++++ Source data

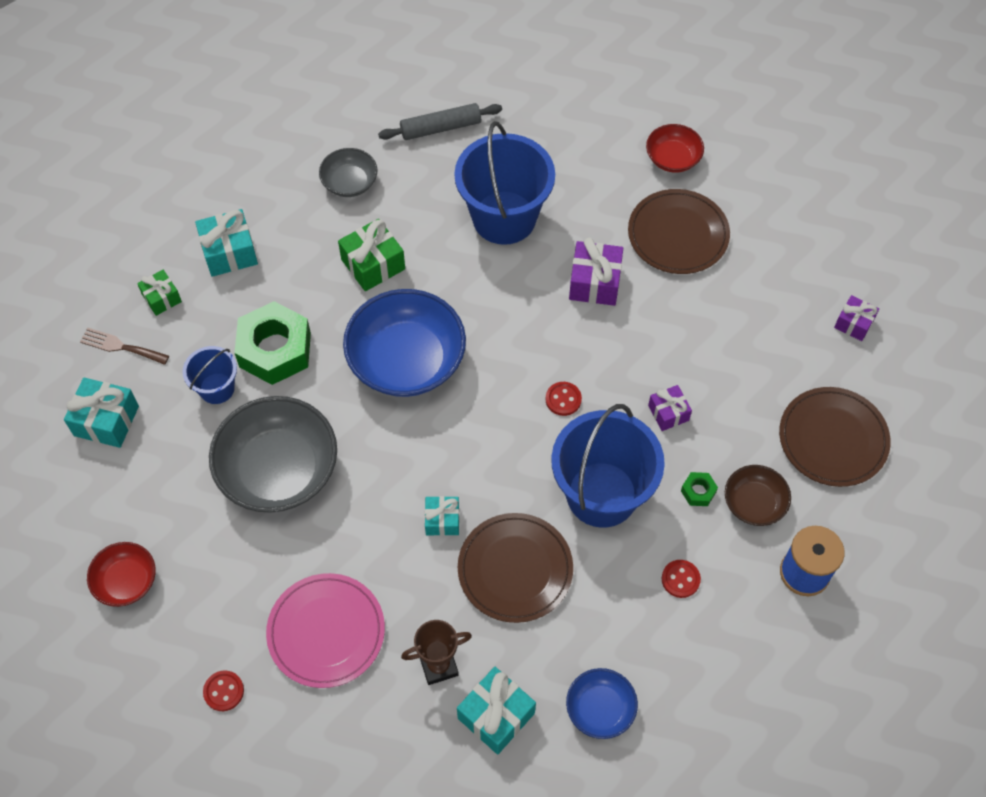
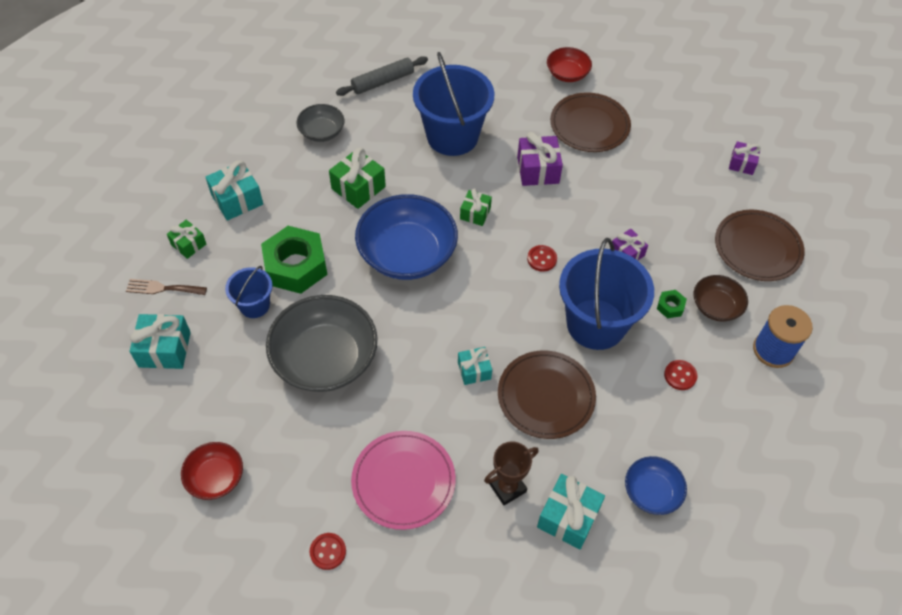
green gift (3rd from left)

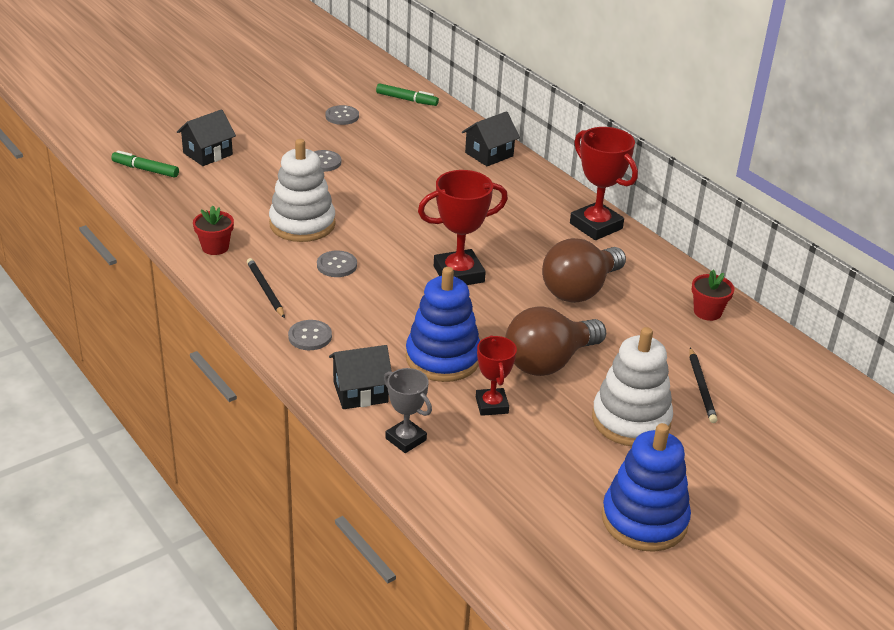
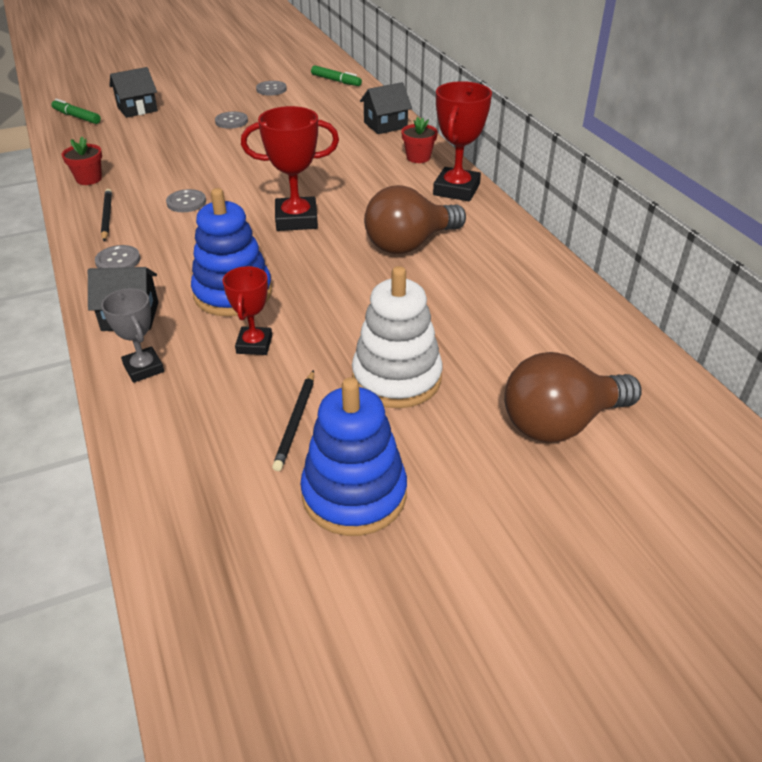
pure white ring stacker (1st from left in the first image); brown light bulb (2nd from left); red trophy (3rd from left); black pencil (2nd from left); red plant pot (2nd from left)

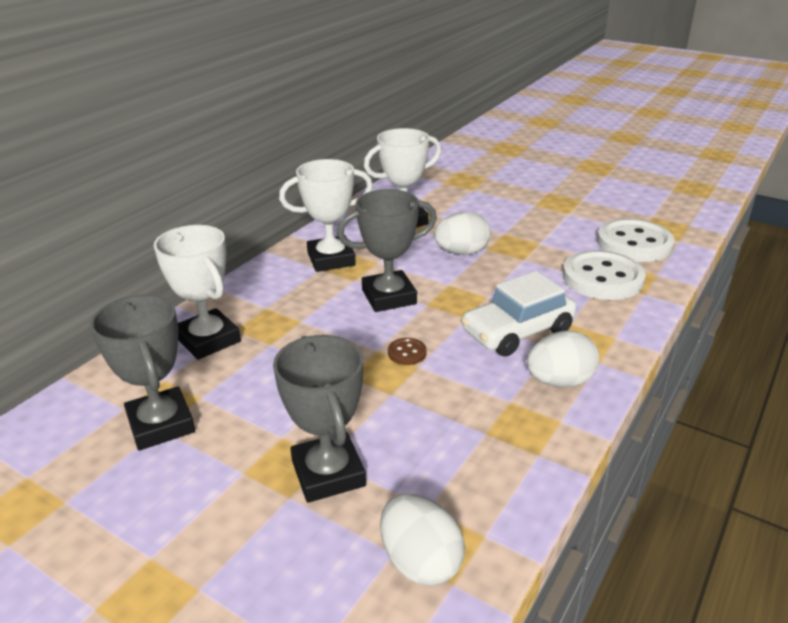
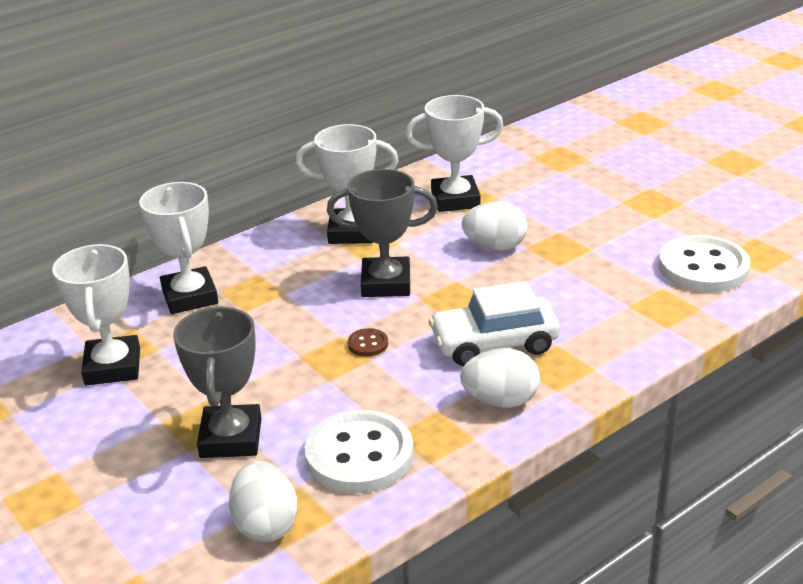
pure white trophy (1st from left); pure white button (1st from left)

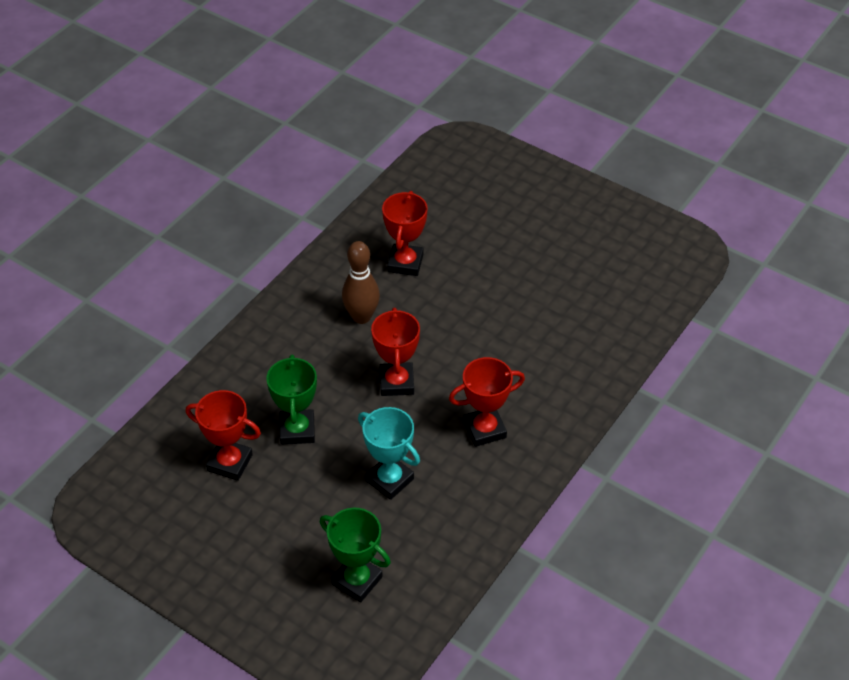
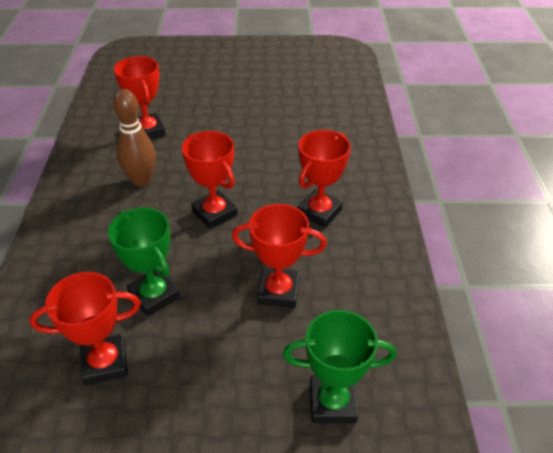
red trophy (4th from left)

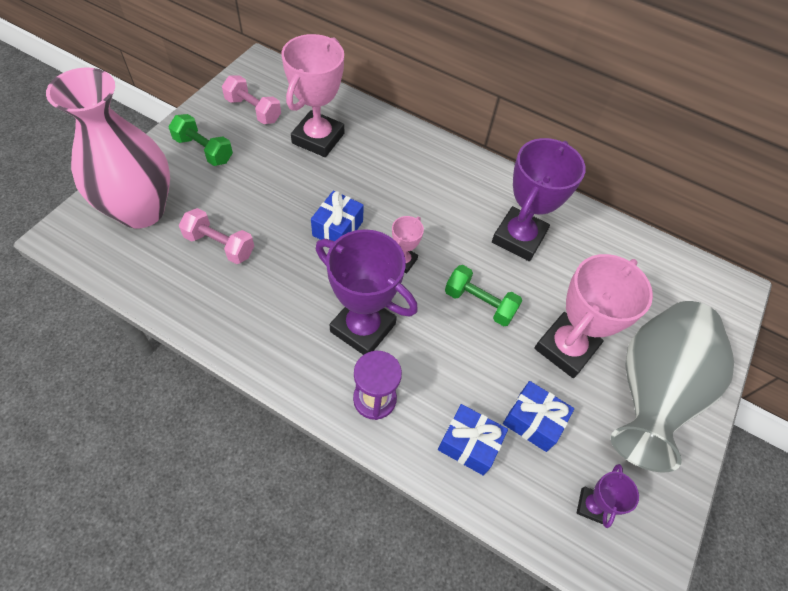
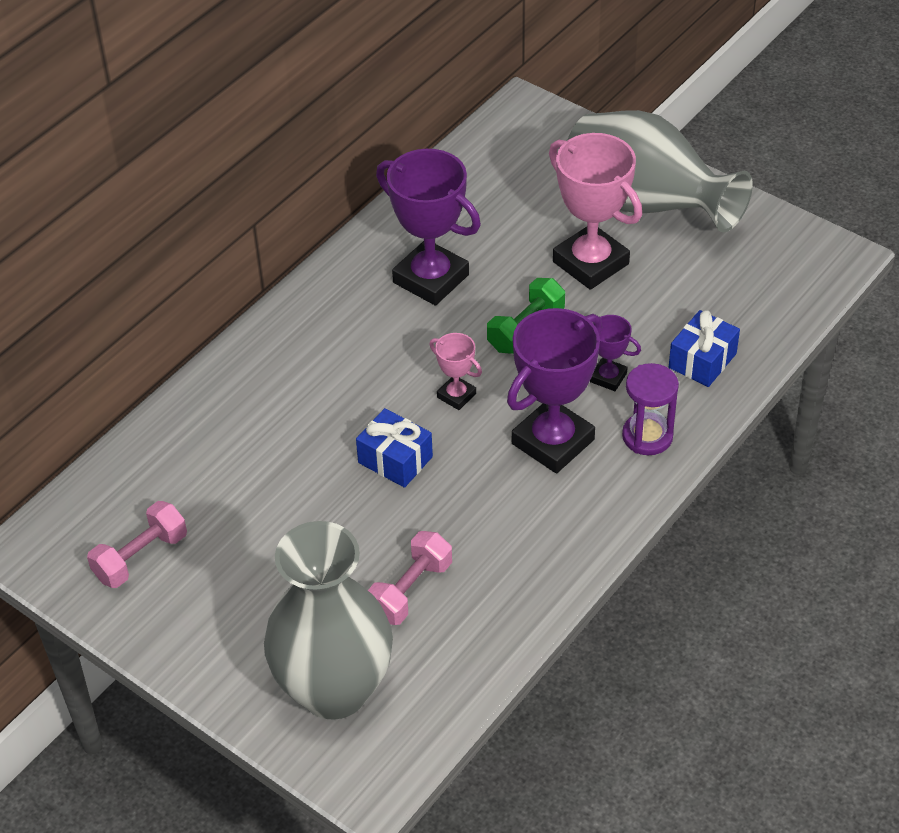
grey tall vase (1st from left); green free weight (1st from left in the first image); rosy trophy (1st from left in the first image); royal blue gift (3rd from left in the first image); violet trophy (3rd from left)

++++++++

Where a line of the records has the string "white", copy that line.

pure white ring stacker (1st from left in the first image); brown light bulb (2nd from left); red trophy (3rd from left); black pencil (2nd from left); red plant pot (2nd from left)
pure white trophy (1st from left); pure white button (1st from left)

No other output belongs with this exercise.